_Work required_. The output is a word-for-word repeat of the listing below, free of images.

((

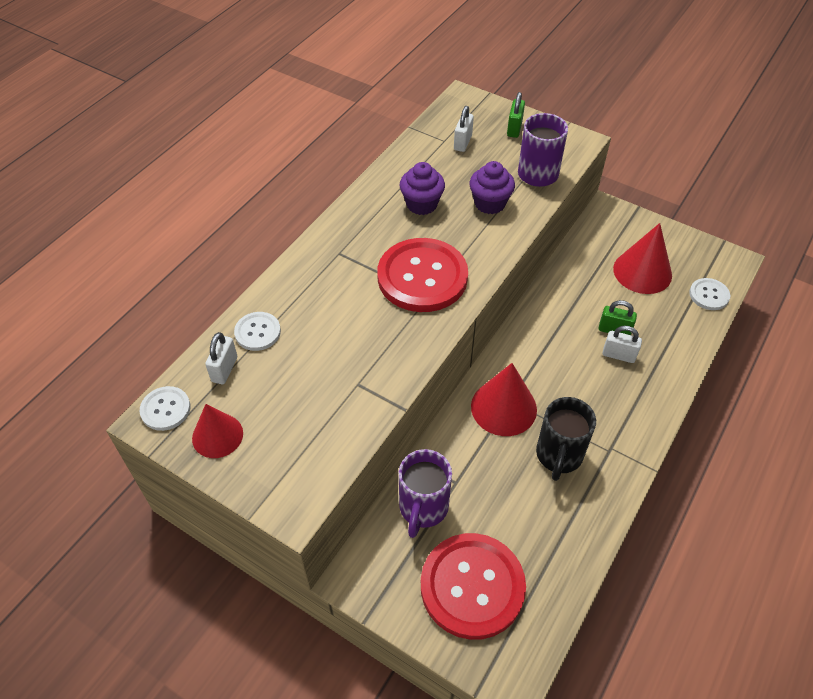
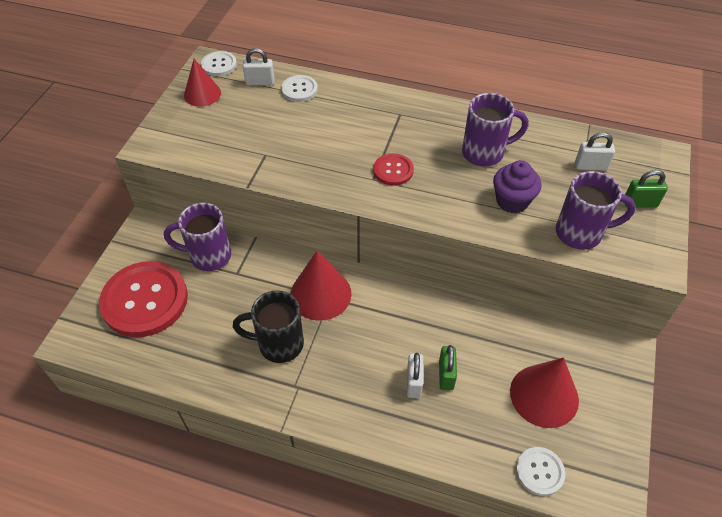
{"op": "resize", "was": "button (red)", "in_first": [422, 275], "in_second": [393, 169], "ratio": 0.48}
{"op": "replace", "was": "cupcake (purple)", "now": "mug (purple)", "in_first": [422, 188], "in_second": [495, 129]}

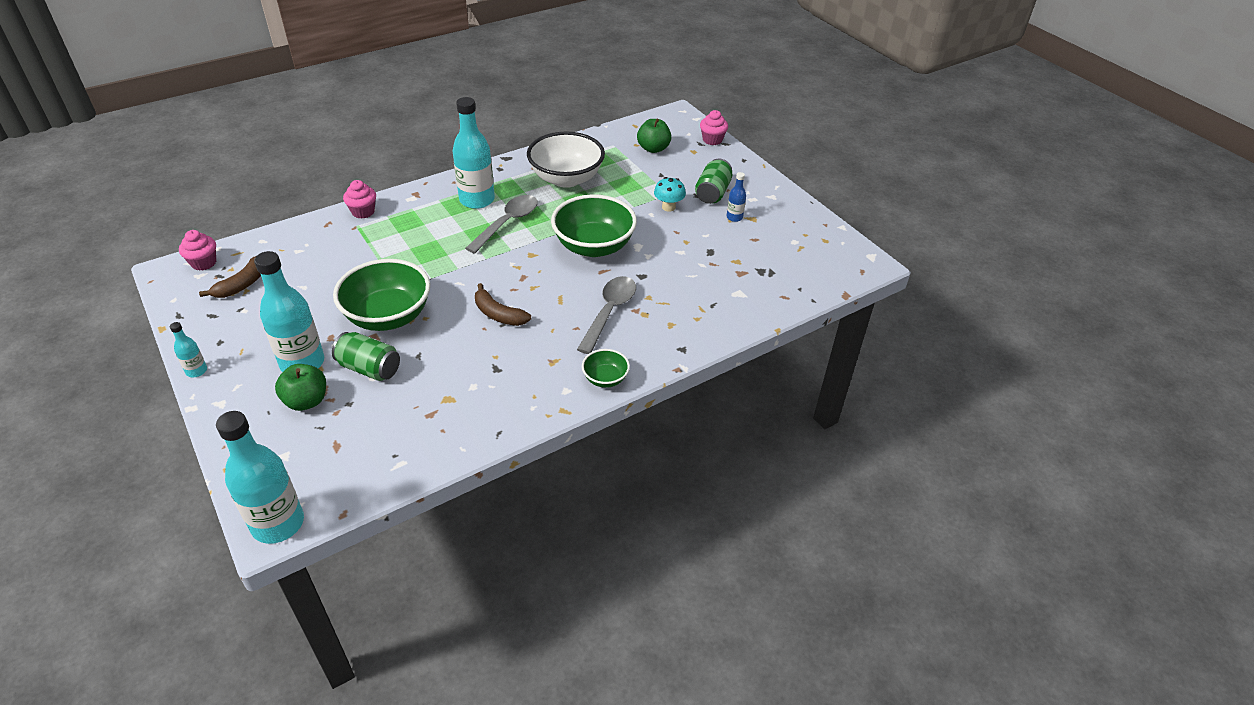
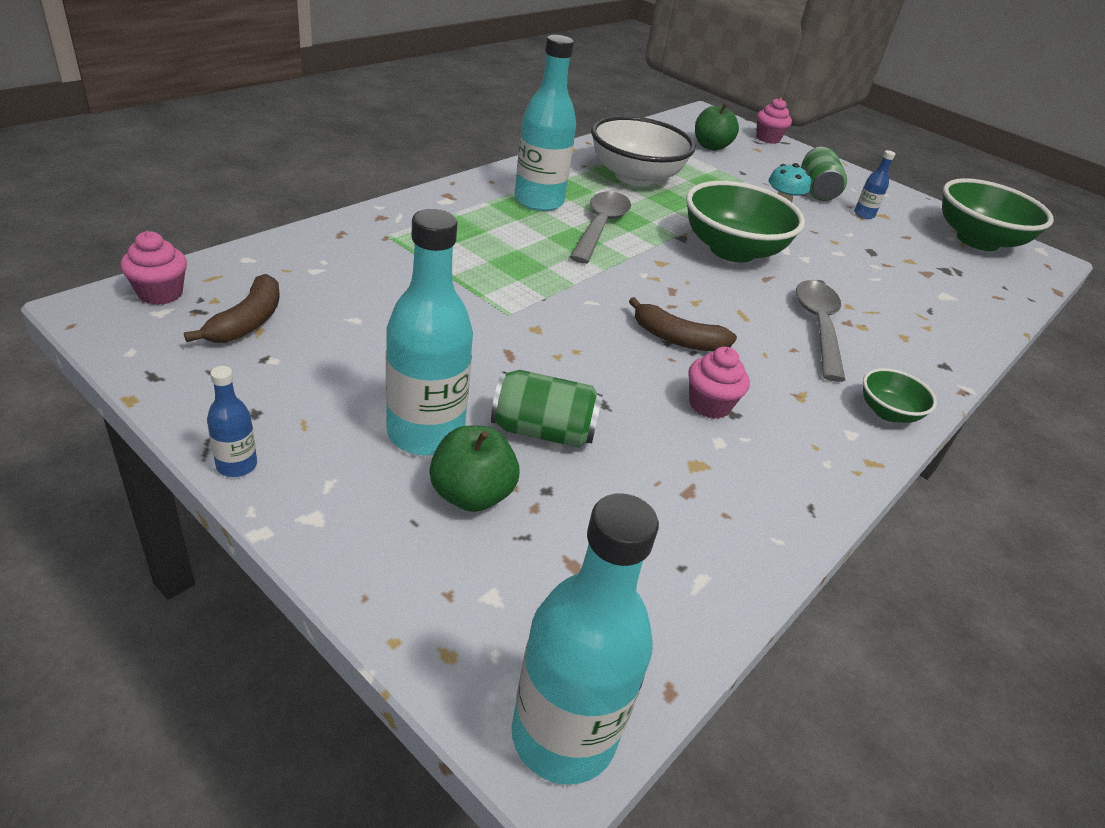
{"op": "recolor", "was": "bottle (turquoise)", "now": "bottle (blue)", "in_first": [188, 349], "in_second": [232, 421]}
{"op": "move", "was": "cupcake (pink)", "in_first": [359, 199], "in_second": [719, 383]}
{"op": "move", "was": "bowl (green)", "in_first": [381, 295], "in_second": [998, 214]}

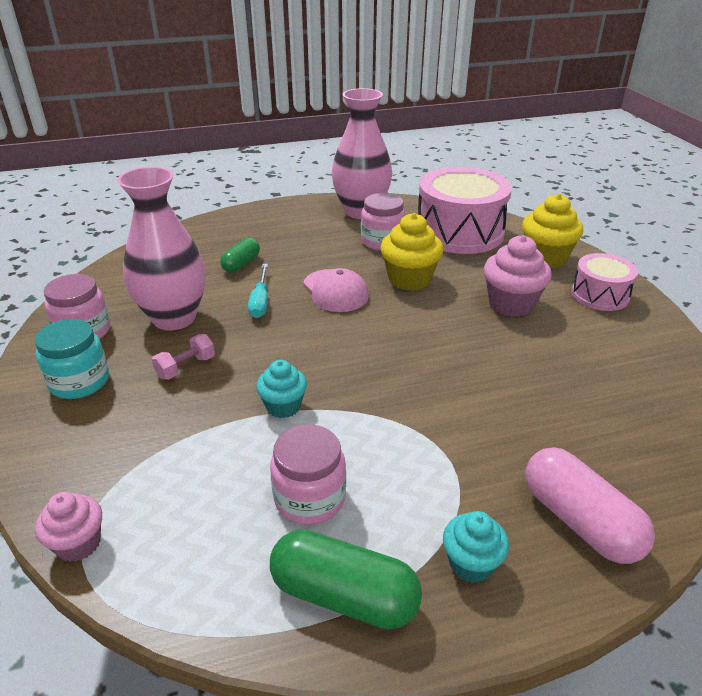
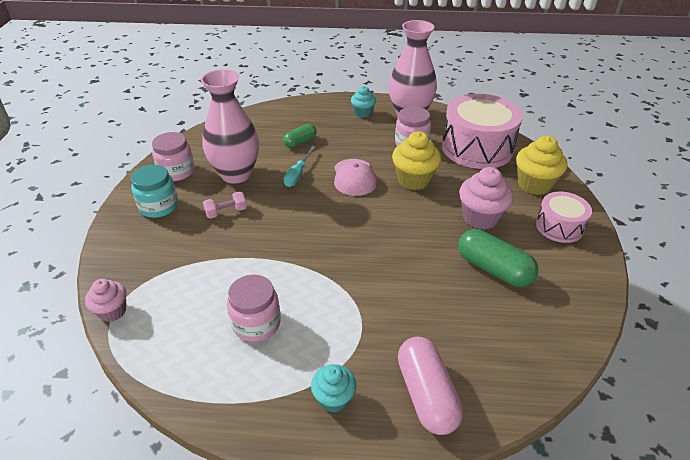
{"op": "move", "was": "cupcake (turquoise)", "in_first": [281, 389], "in_second": [363, 102]}
{"op": "move", "was": "capsule (green)", "in_first": [346, 579], "in_second": [498, 258]}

))

_Written answer_.
{"op": "resize", "was": "button (red)", "in_first": [422, 275], "in_second": [393, 169], "ratio": 0.48}
{"op": "replace", "was": "cupcake (purple)", "now": "mug (purple)", "in_first": [422, 188], "in_second": [495, 129]}

{"op": "recolor", "was": "bottle (turquoise)", "now": "bottle (blue)", "in_first": [188, 349], "in_second": [232, 421]}
{"op": "move", "was": "cupcake (pink)", "in_first": [359, 199], "in_second": [719, 383]}
{"op": "move", "was": "bowl (green)", "in_first": [381, 295], "in_second": [998, 214]}

{"op": "move", "was": "cupcake (turquoise)", "in_first": [281, 389], "in_second": [363, 102]}
{"op": "move", "was": "capsule (green)", "in_first": [346, 579], "in_second": [498, 258]}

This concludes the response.